PROBLEM REQUIREMENTS
Among the entries below, find the lines holding "degrees" and copy them.

PROVIDED MATERIAL

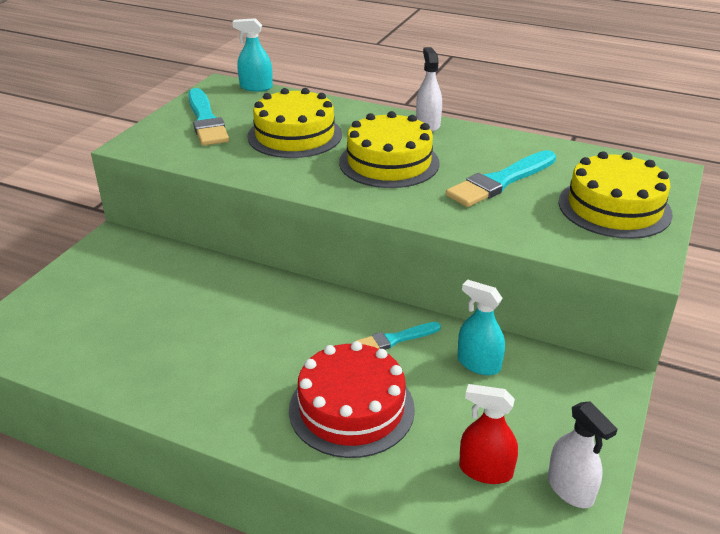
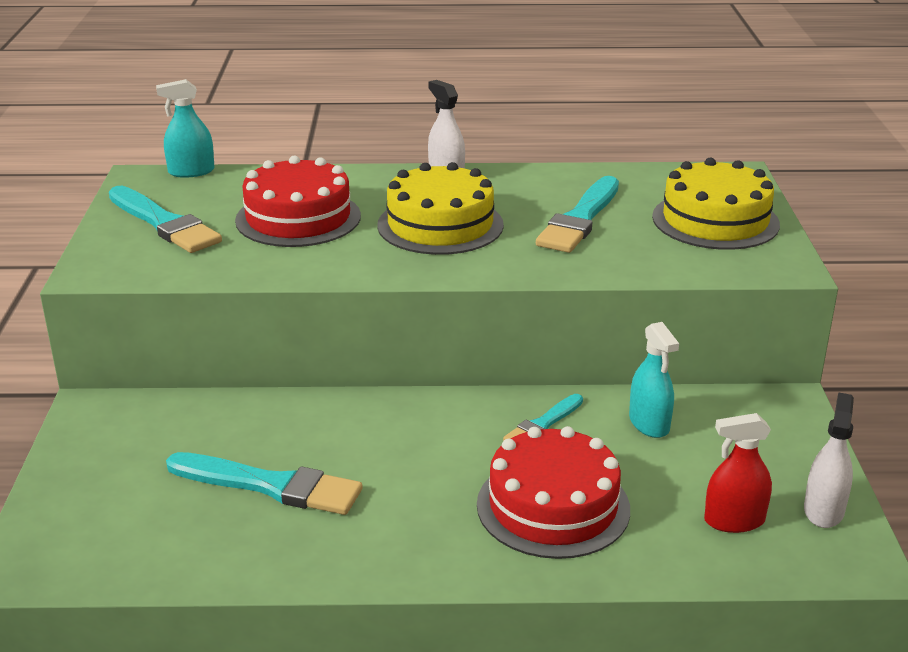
camera: 25 degrees left, 5 degrees down
(173, 328) = (270, 485): none -> turquoise brush
(295, 135) = (298, 218): yellow cake -> red cake
(478, 364) = (649, 423): turquoise spray bottle -> turquoise spray bottle turned 120 degrees counterclockwise
(570, 489) = (823, 510): white spray bottle -> white spray bottle turned 105 degrees counterclockwise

SOLVED EXERCISE
camera: 25 degrees left, 5 degrees down
(478, 364) = (649, 423): turquoise spray bottle -> turquoise spray bottle turned 120 degrees counterclockwise
(570, 489) = (823, 510): white spray bottle -> white spray bottle turned 105 degrees counterclockwise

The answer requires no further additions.